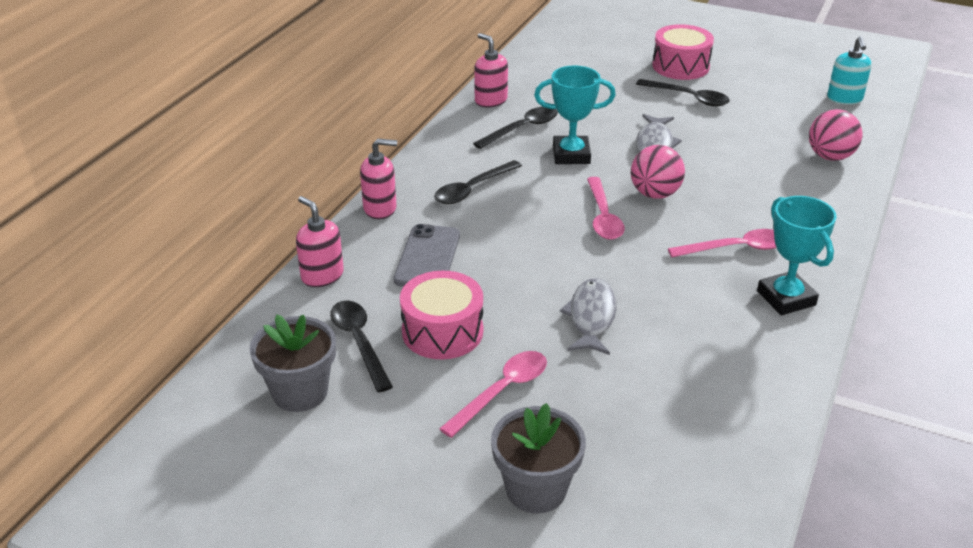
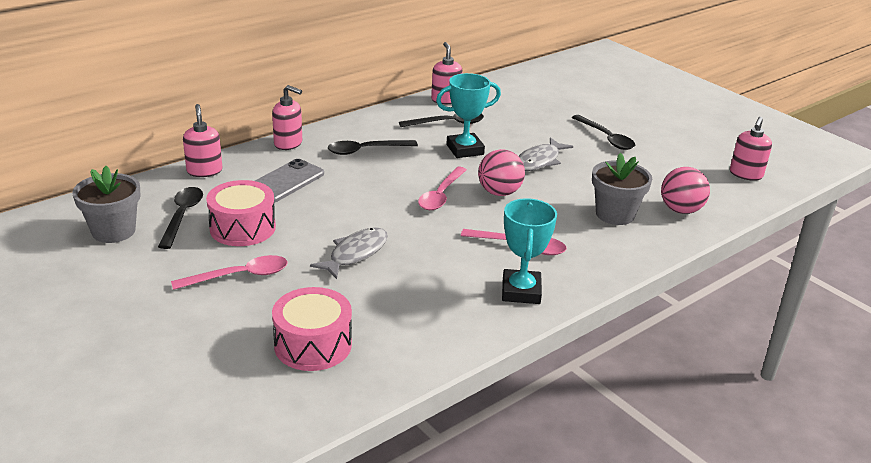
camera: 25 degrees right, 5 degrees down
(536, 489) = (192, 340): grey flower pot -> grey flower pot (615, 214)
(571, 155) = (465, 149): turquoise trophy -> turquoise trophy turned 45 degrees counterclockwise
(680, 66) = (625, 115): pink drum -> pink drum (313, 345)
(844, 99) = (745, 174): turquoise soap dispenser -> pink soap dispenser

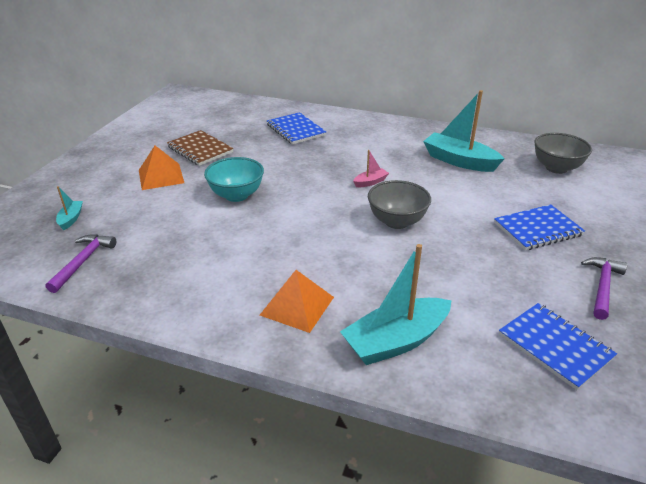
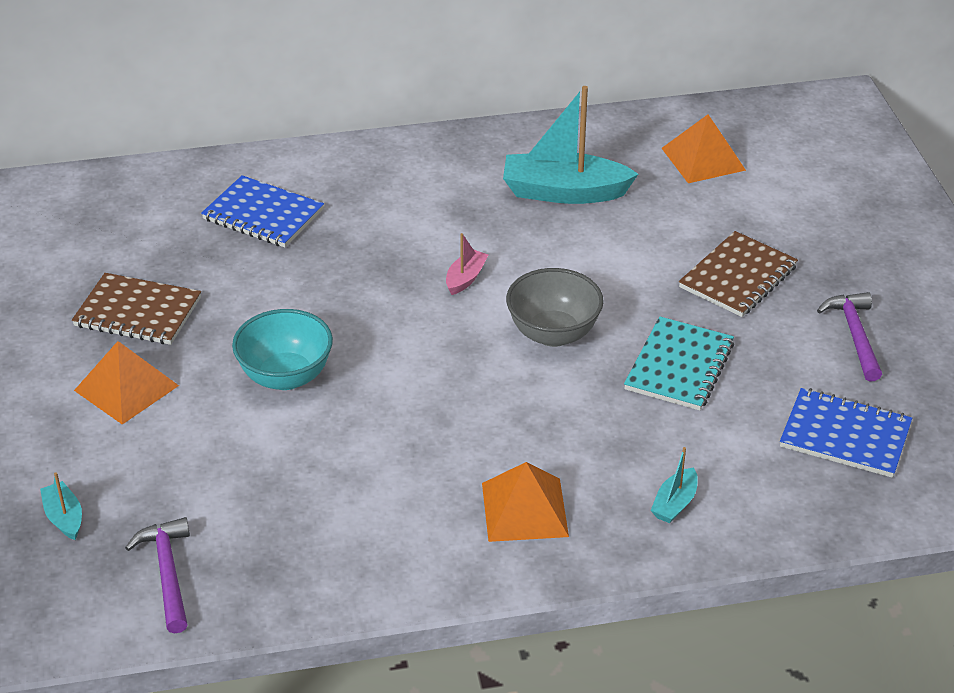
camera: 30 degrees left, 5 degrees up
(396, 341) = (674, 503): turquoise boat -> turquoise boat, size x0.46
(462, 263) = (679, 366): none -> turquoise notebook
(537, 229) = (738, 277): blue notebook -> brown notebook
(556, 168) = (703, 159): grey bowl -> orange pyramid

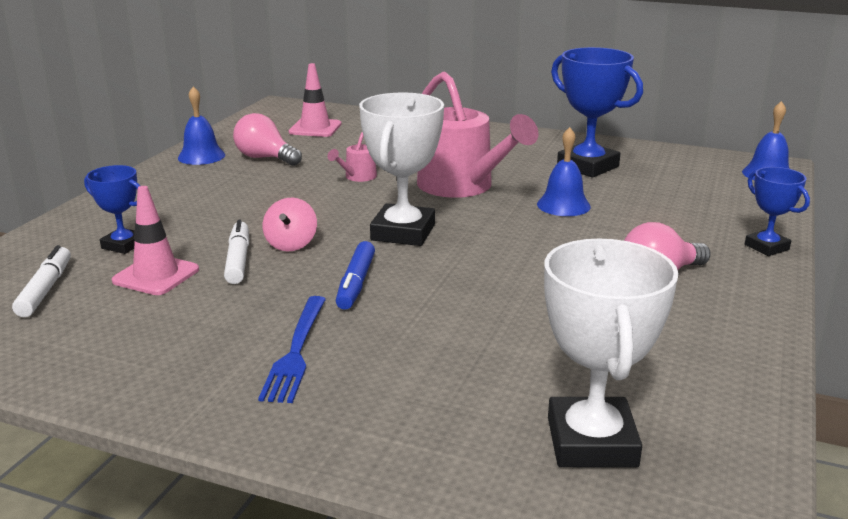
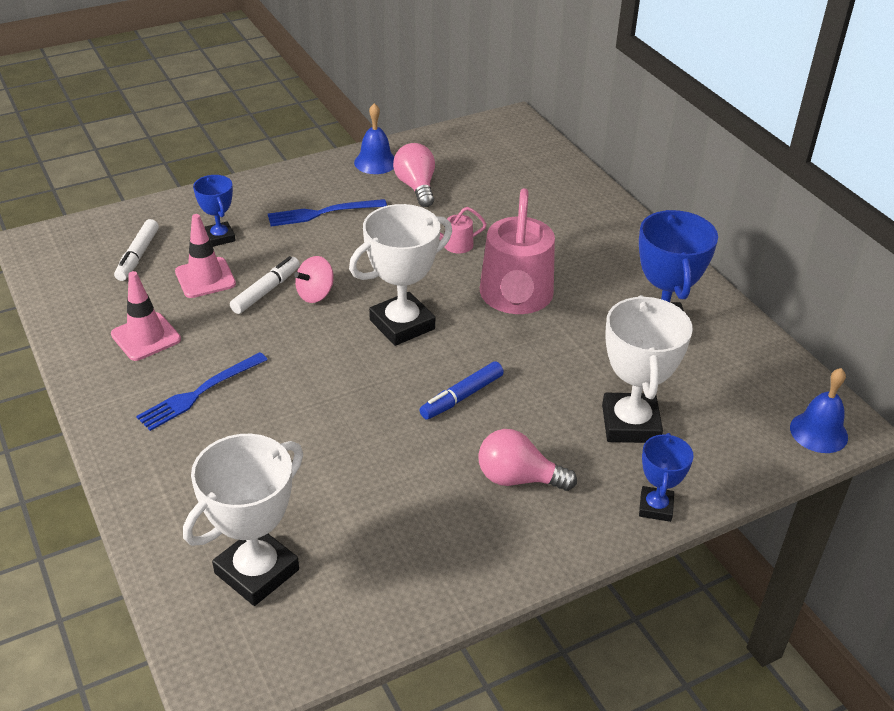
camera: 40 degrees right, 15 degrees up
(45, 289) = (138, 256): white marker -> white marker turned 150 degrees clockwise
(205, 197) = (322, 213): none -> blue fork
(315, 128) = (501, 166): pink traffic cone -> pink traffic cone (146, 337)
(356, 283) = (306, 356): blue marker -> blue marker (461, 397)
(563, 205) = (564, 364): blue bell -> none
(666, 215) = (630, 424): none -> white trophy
****************************************
▶ _PROBLEM TO WORK ON_
Print the data exactly as written, dropping any images it holds.

▶ _EXERCISE ANSWER_
camera: 25 degrees right, 5 degrees down
(536, 489) = (192, 340): grey flower pot -> grey flower pot (615, 214)
(571, 155) = (465, 149): turquoise trophy -> turquoise trophy turned 45 degrees counterclockwise
(680, 66) = (625, 115): pink drum -> pink drum (313, 345)
(844, 99) = (745, 174): turquoise soap dispenser -> pink soap dispenser

camera: 30 degrees left, 5 degrees up
(396, 341) = (674, 503): turquoise boat -> turquoise boat, size x0.46
(462, 263) = (679, 366): none -> turquoise notebook
(537, 229) = (738, 277): blue notebook -> brown notebook
(556, 168) = (703, 159): grey bowl -> orange pyramid

camera: 40 degrees right, 15 degrees up
(45, 289) = (138, 256): white marker -> white marker turned 150 degrees clockwise
(205, 197) = (322, 213): none -> blue fork
(315, 128) = (501, 166): pink traffic cone -> pink traffic cone (146, 337)
(356, 283) = (306, 356): blue marker -> blue marker (461, 397)
(563, 205) = (564, 364): blue bell -> none
(666, 215) = (630, 424): none -> white trophy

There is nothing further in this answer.